*** SUPPLIED MATERIAL ***

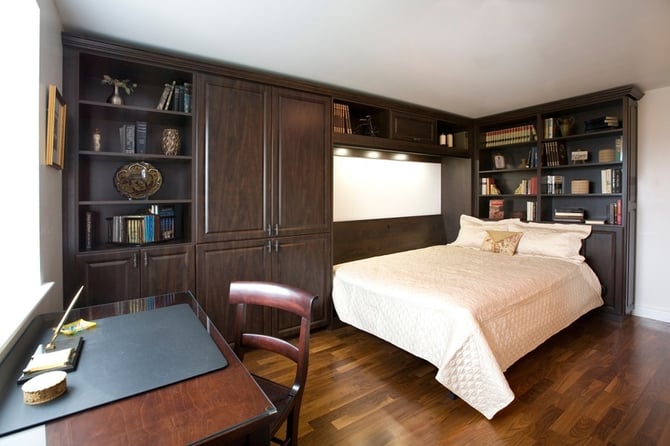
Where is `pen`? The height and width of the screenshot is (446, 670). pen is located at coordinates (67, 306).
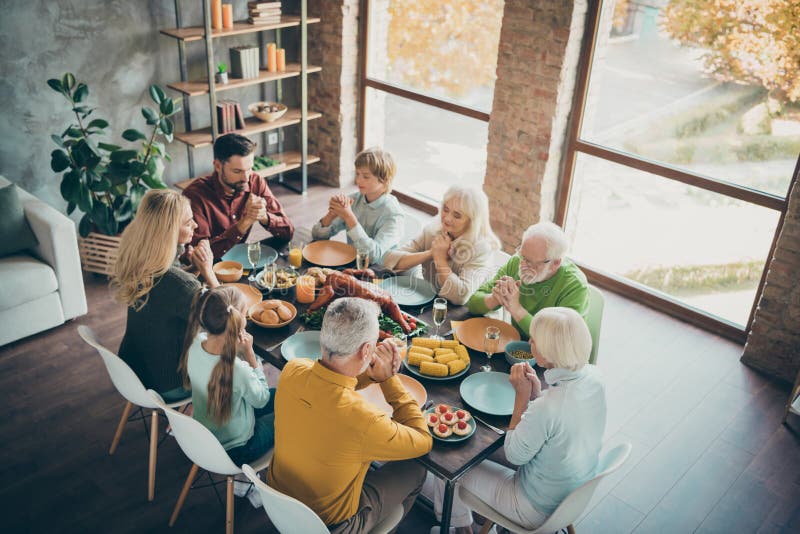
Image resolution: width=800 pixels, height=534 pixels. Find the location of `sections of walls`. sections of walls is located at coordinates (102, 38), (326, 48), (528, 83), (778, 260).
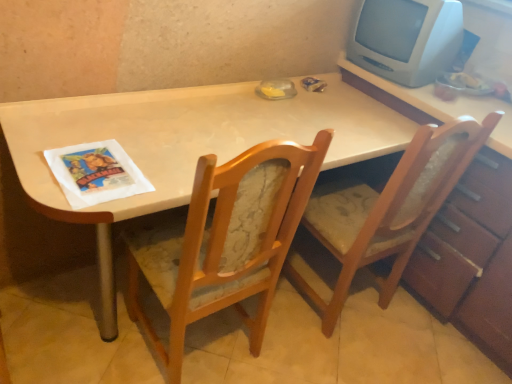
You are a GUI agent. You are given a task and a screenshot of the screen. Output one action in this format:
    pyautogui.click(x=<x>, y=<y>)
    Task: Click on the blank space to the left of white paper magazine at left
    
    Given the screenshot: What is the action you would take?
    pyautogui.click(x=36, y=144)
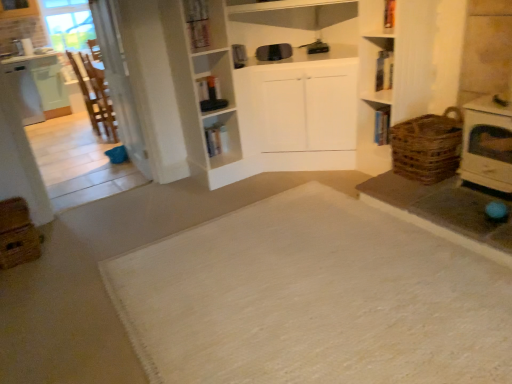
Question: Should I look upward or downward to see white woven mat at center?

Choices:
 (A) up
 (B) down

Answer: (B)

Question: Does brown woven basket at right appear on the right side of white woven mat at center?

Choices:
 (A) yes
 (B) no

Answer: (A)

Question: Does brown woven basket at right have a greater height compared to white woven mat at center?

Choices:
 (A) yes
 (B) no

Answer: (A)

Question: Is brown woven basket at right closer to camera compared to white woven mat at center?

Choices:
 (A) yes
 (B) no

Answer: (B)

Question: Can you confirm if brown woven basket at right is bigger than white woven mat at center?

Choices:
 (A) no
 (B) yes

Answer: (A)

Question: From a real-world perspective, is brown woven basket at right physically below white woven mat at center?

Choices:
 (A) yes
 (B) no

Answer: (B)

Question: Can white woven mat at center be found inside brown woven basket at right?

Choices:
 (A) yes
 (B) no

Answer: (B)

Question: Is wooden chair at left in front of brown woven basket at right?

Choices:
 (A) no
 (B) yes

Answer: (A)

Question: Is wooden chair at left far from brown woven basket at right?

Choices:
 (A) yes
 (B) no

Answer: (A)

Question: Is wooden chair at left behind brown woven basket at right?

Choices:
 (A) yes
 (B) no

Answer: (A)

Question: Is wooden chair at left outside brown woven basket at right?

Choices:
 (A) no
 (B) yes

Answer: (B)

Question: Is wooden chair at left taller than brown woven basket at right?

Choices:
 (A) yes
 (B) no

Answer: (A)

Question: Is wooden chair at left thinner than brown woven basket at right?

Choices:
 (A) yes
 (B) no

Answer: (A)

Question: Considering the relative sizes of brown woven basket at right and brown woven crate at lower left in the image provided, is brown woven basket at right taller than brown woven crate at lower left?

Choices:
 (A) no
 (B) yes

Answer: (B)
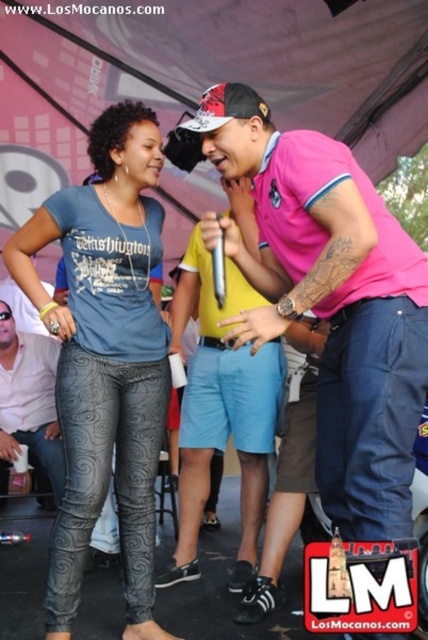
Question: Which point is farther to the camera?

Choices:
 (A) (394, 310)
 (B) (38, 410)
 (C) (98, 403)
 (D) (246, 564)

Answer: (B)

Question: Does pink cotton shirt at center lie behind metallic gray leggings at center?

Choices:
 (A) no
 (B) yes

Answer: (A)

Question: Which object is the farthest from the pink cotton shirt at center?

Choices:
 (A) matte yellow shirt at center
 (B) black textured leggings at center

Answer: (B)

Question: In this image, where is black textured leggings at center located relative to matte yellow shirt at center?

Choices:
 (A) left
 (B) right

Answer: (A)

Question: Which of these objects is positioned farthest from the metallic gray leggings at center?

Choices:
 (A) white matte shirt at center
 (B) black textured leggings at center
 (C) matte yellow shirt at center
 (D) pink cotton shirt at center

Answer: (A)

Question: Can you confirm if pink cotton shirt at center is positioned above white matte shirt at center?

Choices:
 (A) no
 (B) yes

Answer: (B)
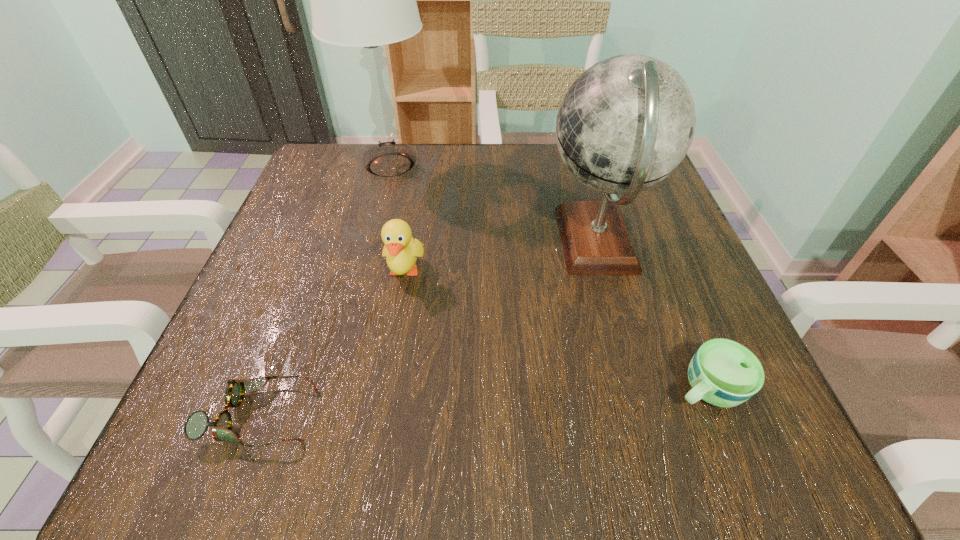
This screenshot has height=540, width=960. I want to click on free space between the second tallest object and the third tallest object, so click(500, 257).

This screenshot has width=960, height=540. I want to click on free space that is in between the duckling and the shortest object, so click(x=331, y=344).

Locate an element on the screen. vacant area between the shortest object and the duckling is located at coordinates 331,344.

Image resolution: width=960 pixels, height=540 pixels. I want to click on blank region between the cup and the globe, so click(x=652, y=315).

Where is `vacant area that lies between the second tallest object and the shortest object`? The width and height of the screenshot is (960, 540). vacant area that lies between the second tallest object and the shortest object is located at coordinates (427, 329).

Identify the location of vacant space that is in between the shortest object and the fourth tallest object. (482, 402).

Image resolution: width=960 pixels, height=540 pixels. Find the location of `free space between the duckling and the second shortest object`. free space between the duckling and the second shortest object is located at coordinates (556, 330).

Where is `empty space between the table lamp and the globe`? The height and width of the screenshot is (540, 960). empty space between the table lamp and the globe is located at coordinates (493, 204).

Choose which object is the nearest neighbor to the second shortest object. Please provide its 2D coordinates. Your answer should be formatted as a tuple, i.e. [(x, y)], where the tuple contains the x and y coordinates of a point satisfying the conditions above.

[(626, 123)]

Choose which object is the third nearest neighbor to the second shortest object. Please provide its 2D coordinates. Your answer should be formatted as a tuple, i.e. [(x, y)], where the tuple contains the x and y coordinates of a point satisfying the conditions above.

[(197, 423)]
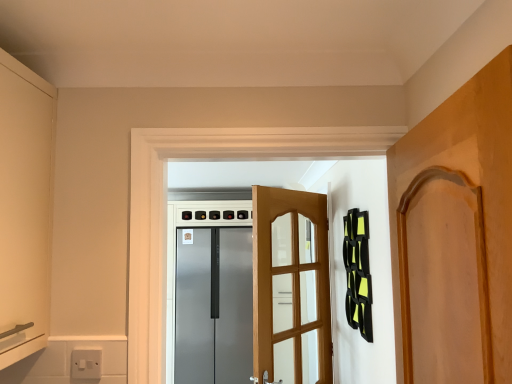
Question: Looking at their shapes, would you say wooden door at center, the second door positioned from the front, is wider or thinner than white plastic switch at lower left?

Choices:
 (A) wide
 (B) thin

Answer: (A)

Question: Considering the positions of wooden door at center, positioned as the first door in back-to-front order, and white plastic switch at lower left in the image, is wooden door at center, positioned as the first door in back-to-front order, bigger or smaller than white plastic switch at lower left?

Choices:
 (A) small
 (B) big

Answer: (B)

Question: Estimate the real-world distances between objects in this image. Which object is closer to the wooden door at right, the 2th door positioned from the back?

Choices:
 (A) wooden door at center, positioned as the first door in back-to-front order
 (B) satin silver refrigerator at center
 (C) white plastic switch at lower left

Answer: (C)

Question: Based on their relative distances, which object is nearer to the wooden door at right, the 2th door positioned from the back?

*** End of SUPPLIED MATERIAL ***
*** SUPPLIED MATERIAL ***

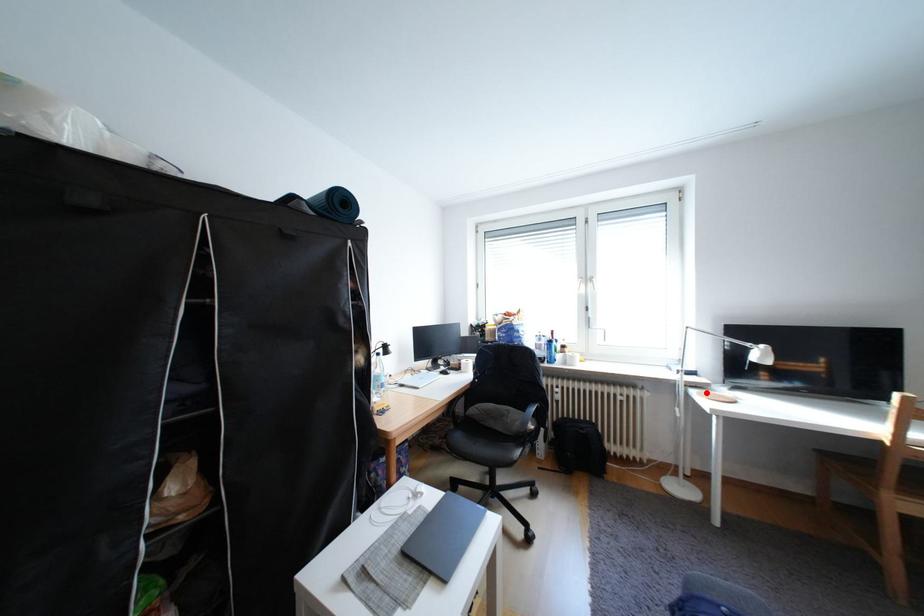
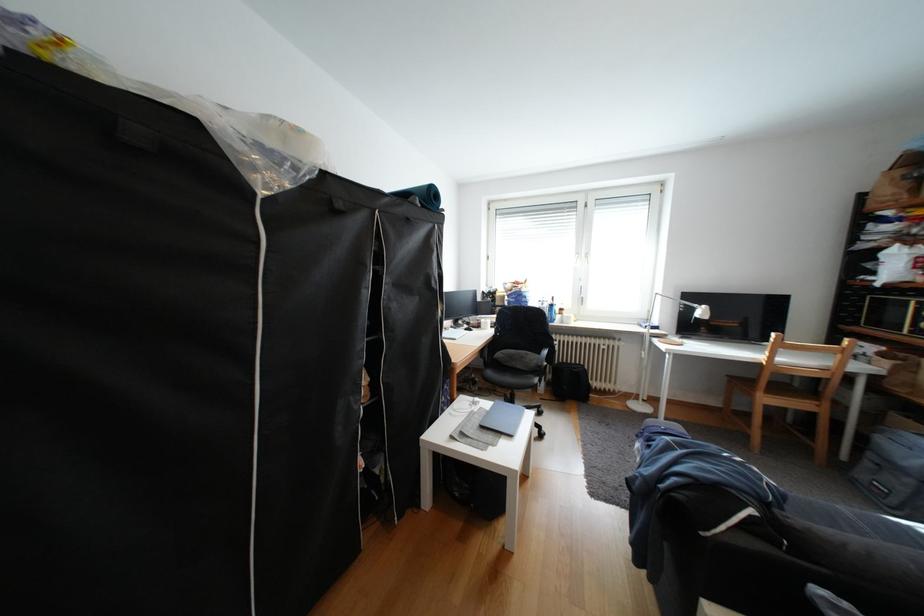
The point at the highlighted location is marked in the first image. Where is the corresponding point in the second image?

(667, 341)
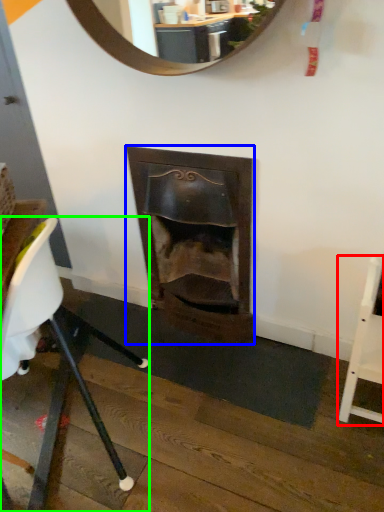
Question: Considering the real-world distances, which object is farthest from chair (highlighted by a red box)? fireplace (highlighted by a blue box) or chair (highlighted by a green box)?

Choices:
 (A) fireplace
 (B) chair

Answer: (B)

*** End of SUPPLIED MATERIAL ***

**YOUR ASSIGNMENT:** Pick out each line in the items above that contains the string "real". Case matters.

**RESPONSE TO THIS EXERCISE:**
Question: From a real-world perspective, is brown woven basket at right physically below white woven mat at center?
Question: Estimate the real-world distances between objects in this image. Which object is closer to the wooden door at right, the 2th door positioned from the back?
Question: Considering the real-world distances, which object is farthest from chair (highlighted by a red box)? fireplace (highlighted by a blue box) or chair (highlighted by a green box)?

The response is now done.